## [Task requirements]
Set down each of the records below exactly as it reads. No pictures go into the copy.

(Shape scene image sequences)
★ ★ ★

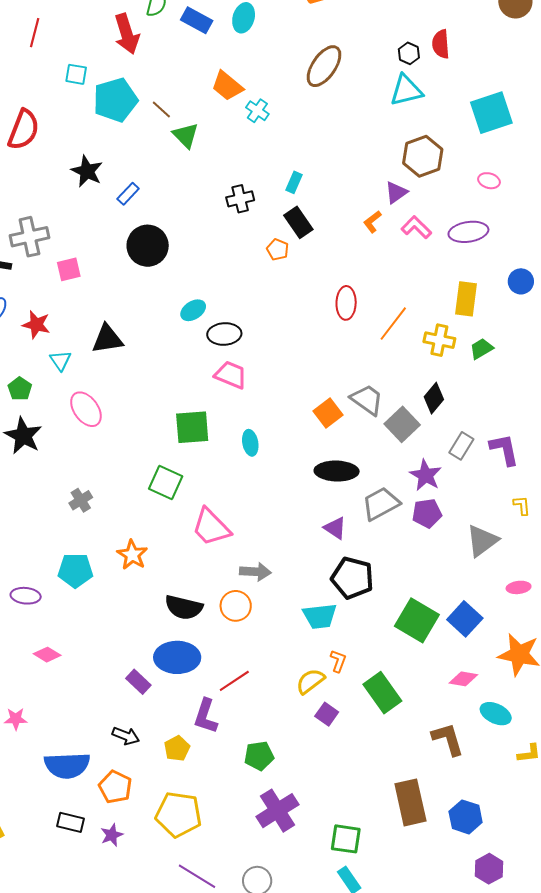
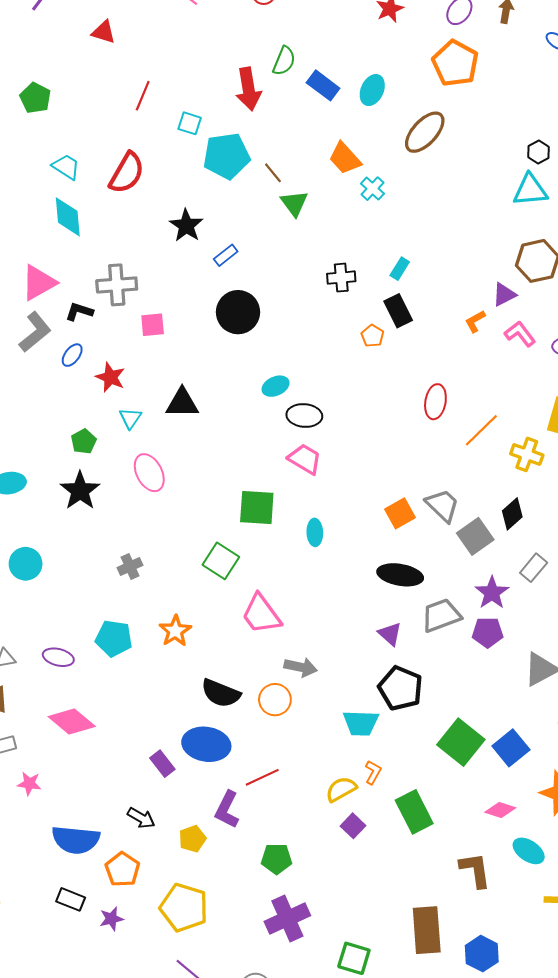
red line: (35, 33) -> (143, 96), moved
brown ellipse: (324, 66) -> (425, 132), moved
pink diamond: (47, 655) -> (72, 722), size x1.6

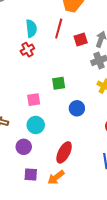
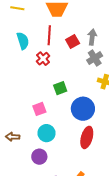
red cross: (27, 50) -> (43, 59), moved
blue circle: (77, 108) -> (83, 109), size x1.5
red ellipse: (64, 152) -> (87, 137), moved

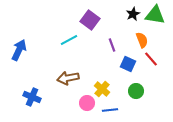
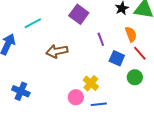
cyan line: (69, 40) -> (33, 23), moved
brown arrow: (68, 78) -> (57, 51), moved
green circle: (136, 91) -> (135, 77), moved

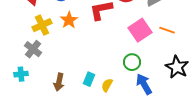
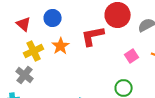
pink square: (140, 30) -> (132, 56), size x0.6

★ ★ ★

## [Exercise response]
red line: (35, 33) -> (143, 96), moved
brown ellipse: (324, 66) -> (425, 132), moved
pink diamond: (47, 655) -> (72, 722), size x1.6

red cross: (27, 50) -> (43, 59), moved
blue circle: (77, 108) -> (83, 109), size x1.5
red ellipse: (64, 152) -> (87, 137), moved

cyan line: (69, 40) -> (33, 23), moved
brown arrow: (68, 78) -> (57, 51), moved
green circle: (136, 91) -> (135, 77), moved

pink square: (140, 30) -> (132, 56), size x0.6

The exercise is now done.